What you need to do: From the data, copy out every line in which the word "diamond" appears.

Stored data entries:
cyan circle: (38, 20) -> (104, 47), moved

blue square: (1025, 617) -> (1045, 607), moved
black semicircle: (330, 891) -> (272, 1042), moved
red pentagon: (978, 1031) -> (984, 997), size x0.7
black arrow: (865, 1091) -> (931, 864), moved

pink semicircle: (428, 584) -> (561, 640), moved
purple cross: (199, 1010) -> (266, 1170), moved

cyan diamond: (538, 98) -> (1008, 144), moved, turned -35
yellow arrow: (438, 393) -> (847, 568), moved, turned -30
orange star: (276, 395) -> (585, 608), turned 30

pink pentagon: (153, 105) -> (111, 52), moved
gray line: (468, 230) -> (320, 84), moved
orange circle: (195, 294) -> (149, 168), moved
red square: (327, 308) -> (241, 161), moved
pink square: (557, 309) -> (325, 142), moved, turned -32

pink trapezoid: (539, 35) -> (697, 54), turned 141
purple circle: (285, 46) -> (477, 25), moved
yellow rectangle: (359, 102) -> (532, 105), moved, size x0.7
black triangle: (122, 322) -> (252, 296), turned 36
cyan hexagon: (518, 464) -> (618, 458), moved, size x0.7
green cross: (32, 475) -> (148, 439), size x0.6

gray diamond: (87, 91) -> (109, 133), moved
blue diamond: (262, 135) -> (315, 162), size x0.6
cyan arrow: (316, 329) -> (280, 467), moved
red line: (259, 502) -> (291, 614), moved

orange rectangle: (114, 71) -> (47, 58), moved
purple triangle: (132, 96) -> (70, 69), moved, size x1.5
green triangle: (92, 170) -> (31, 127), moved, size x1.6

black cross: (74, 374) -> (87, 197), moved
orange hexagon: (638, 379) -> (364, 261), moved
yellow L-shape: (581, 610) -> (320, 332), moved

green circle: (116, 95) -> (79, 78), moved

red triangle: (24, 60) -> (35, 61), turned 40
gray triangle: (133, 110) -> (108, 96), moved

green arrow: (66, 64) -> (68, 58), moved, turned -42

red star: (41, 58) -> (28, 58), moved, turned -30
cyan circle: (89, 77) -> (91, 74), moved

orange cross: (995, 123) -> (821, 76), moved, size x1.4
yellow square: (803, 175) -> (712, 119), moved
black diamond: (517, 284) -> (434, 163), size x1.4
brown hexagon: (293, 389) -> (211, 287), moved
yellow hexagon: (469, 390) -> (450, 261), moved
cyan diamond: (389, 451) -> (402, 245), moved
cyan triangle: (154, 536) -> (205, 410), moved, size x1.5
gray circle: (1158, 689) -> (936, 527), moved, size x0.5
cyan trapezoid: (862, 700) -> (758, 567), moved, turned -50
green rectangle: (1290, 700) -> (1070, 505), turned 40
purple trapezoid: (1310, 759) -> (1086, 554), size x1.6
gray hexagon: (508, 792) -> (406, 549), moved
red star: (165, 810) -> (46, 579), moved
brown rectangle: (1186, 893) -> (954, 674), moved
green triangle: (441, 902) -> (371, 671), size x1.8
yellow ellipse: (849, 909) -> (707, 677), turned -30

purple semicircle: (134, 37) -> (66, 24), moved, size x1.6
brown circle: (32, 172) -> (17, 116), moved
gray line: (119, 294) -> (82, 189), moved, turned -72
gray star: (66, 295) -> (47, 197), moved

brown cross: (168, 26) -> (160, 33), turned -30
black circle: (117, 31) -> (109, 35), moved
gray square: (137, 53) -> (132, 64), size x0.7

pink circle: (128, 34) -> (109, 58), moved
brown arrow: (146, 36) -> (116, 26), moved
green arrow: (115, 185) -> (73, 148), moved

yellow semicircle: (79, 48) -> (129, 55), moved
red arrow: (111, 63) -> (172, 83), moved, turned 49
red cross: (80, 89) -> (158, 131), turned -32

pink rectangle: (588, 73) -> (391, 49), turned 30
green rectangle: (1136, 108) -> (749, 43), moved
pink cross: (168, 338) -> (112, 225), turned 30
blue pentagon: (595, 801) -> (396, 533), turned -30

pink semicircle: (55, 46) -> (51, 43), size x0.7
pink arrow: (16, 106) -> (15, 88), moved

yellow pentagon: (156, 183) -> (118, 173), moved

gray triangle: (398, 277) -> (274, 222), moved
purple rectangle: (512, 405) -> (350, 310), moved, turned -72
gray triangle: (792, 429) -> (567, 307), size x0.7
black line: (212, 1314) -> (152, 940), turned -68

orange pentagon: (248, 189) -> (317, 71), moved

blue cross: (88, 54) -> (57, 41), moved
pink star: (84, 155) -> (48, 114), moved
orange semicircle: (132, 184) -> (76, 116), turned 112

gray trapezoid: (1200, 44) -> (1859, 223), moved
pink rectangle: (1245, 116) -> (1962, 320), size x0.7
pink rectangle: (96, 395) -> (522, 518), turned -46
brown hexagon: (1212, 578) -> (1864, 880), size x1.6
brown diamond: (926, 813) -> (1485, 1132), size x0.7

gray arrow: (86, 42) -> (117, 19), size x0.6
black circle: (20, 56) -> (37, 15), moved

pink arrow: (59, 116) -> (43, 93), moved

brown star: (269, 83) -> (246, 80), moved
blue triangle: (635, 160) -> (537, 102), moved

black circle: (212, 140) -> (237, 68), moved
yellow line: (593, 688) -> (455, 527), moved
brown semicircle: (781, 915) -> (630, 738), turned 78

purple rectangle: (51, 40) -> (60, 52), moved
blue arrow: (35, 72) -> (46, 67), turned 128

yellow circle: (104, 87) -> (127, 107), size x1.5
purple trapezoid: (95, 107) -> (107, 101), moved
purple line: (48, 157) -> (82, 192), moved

Response box:
cyan diamond: (538, 98) -> (1008, 144), moved, turned -35
gray diamond: (87, 91) -> (109, 133), moved
blue diamond: (262, 135) -> (315, 162), size x0.6
black diamond: (517, 284) -> (434, 163), size x1.4
cyan diamond: (389, 451) -> (402, 245), moved
brown diamond: (926, 813) -> (1485, 1132), size x0.7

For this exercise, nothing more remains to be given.